* [Scene change data]:
▼▼▼
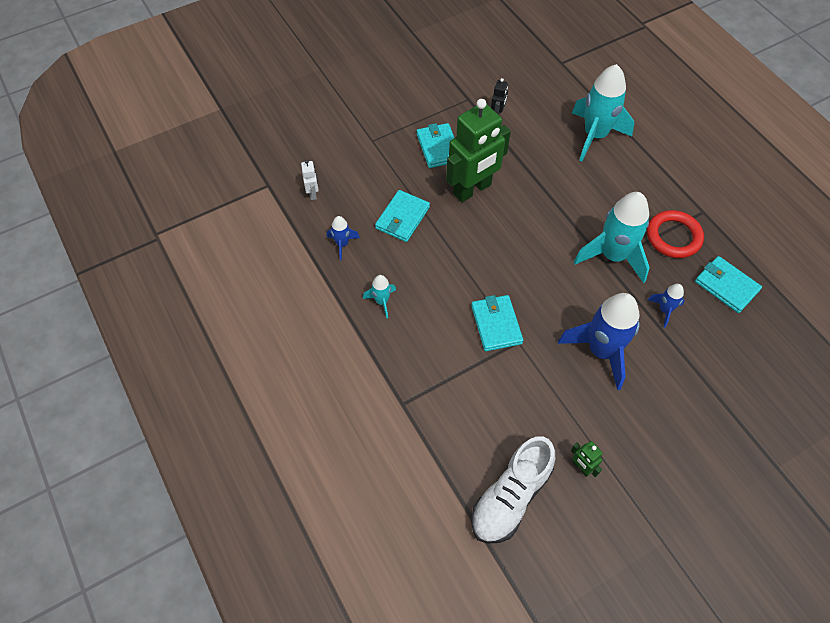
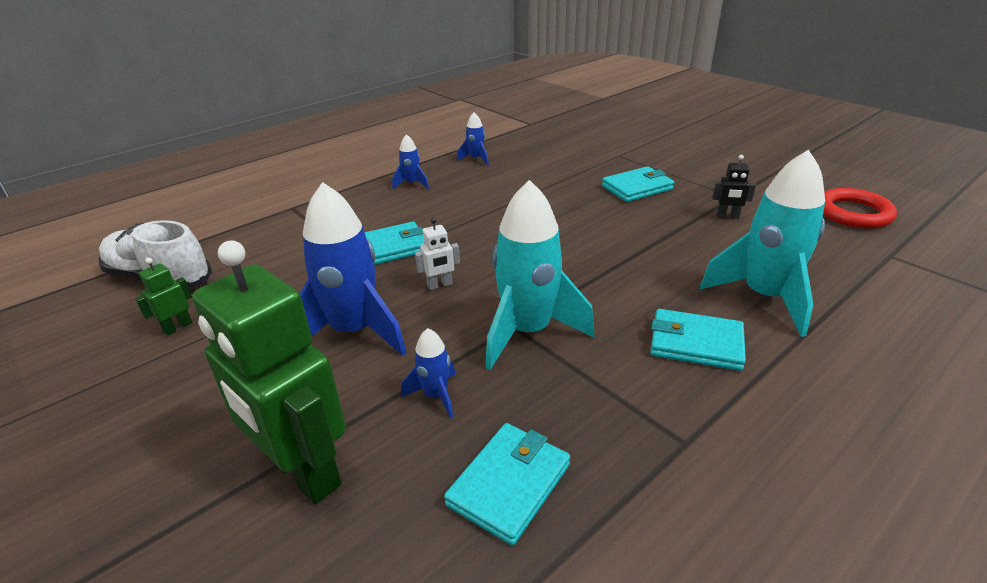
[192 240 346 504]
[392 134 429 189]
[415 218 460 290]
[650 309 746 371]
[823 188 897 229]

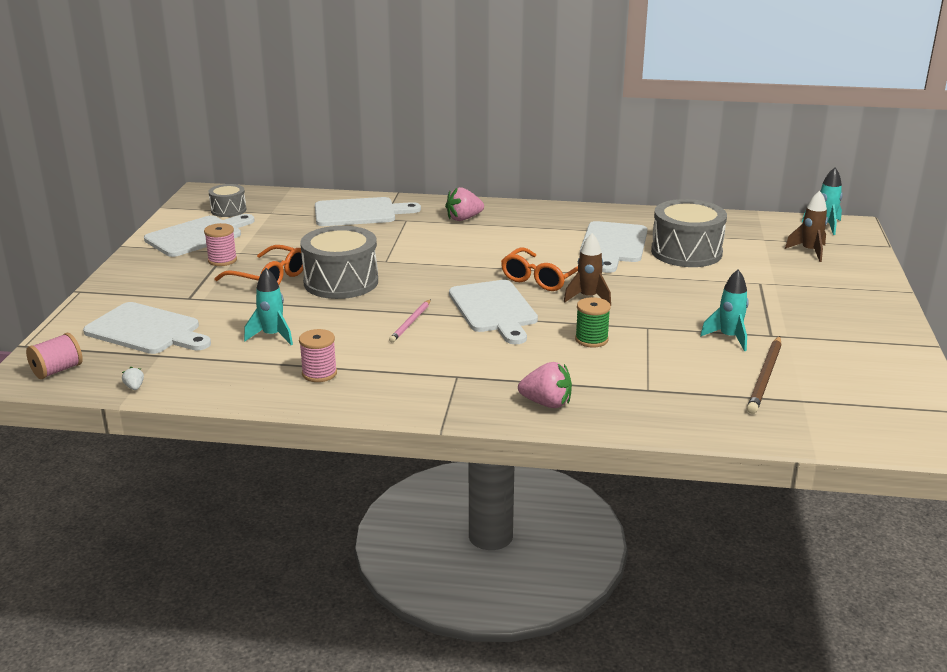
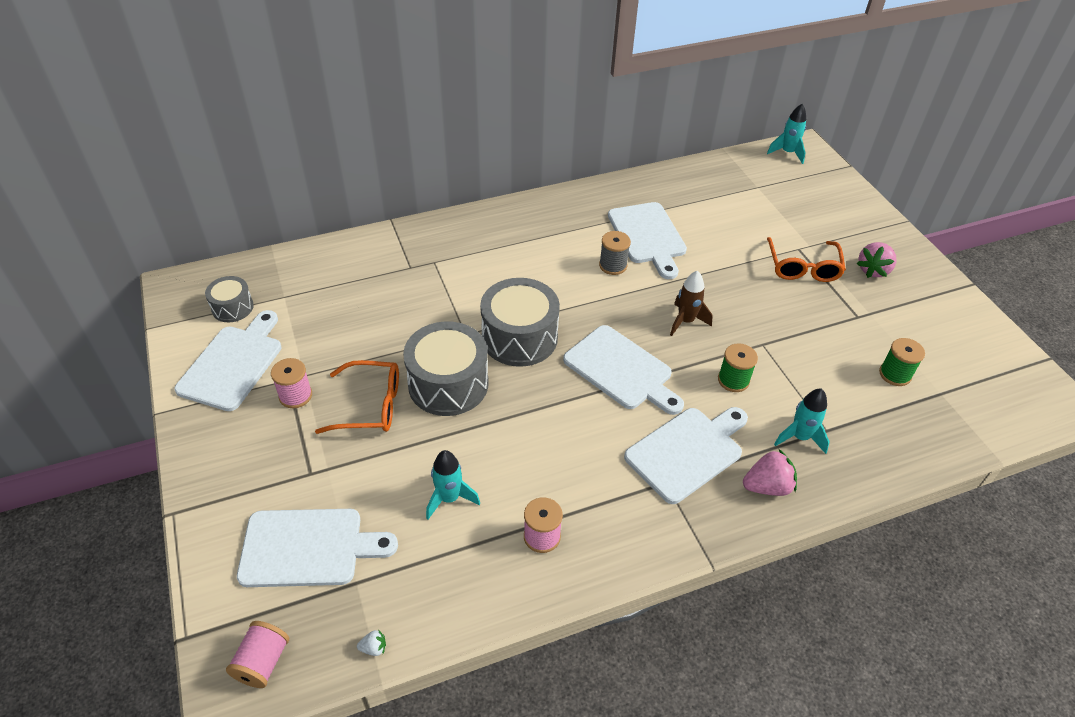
[357 629 386 656]
[480 278 560 367]
[599 231 631 275]
[624 407 748 504]
[767 237 846 282]
[774 389 830 454]
[856 242 896 278]
[879 338 925 386]
[389 299 431 342] (first image)
[785 191 828 262] (first image)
▲▲▲
* [Problem statement]: Print all the lines above exactly as they are, but without the pictures.

* [Written solution]:
[192 240 346 504]
[392 134 429 189]
[415 218 460 290]
[650 309 746 371]
[823 188 897 229]

[357 629 386 656]
[480 278 560 367]
[599 231 631 275]
[624 407 748 504]
[767 237 846 282]
[774 389 830 454]
[856 242 896 278]
[879 338 925 386]
[389 299 431 342] (first image)
[785 191 828 262] (first image)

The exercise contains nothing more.